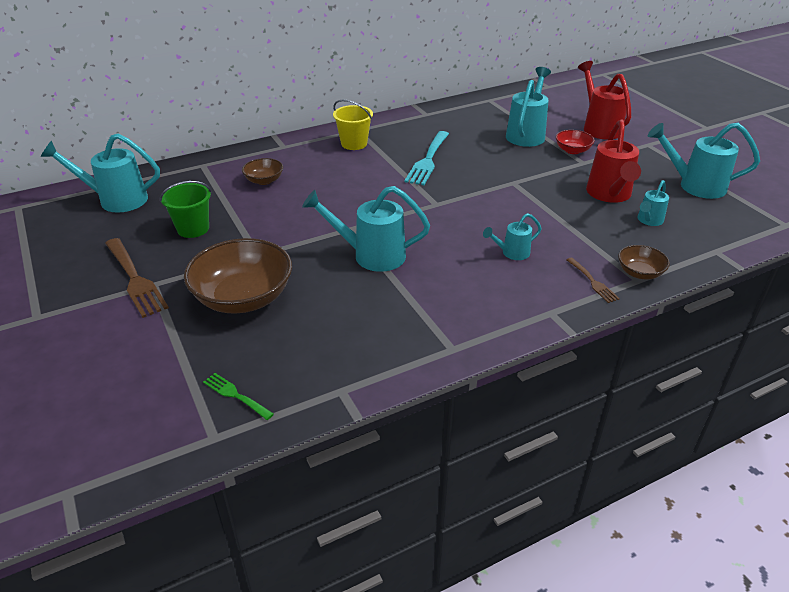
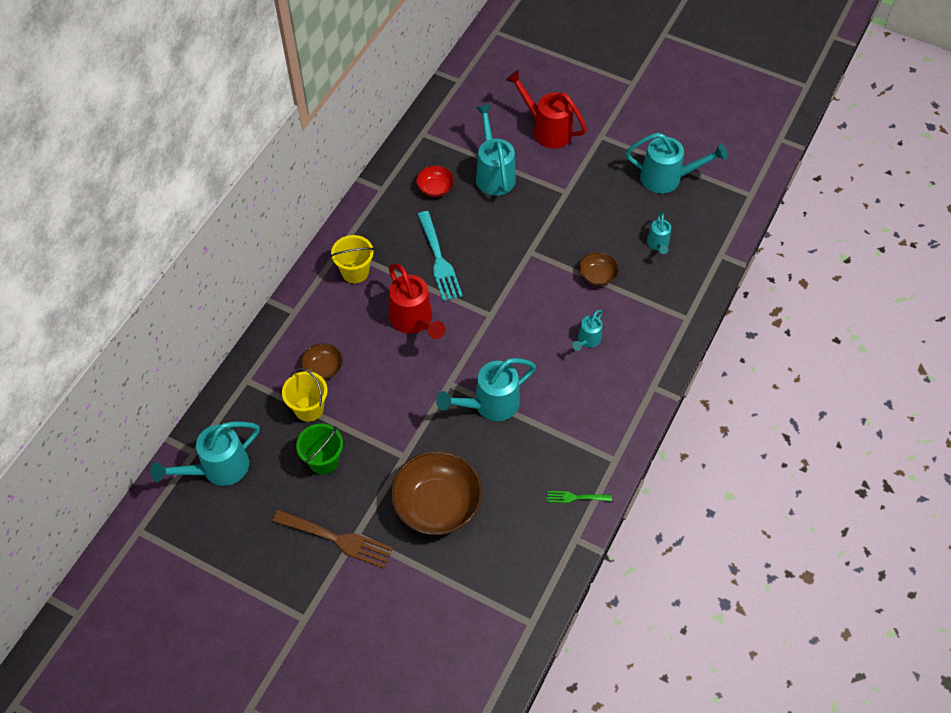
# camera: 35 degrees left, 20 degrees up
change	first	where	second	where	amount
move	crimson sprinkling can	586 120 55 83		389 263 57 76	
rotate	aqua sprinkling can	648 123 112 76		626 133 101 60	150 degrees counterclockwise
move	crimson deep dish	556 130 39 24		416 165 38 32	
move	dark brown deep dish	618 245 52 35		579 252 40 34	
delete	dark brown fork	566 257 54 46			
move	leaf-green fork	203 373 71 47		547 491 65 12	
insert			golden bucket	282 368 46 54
================
### [What the exercise asks]
Reproduce every line above word for word; no images.

### [Task output]
# camera: 35 degrees left, 20 degrees up
change	first	where	second	where	amount
move	crimson sprinkling can	586 120 55 83		389 263 57 76	
rotate	aqua sprinkling can	648 123 112 76		626 133 101 60	150 degrees counterclockwise
move	crimson deep dish	556 130 39 24		416 165 38 32	
move	dark brown deep dish	618 245 52 35		579 252 40 34	
delete	dark brown fork	566 257 54 46			
move	leaf-green fork	203 373 71 47		547 491 65 12	
insert			golden bucket	282 368 46 54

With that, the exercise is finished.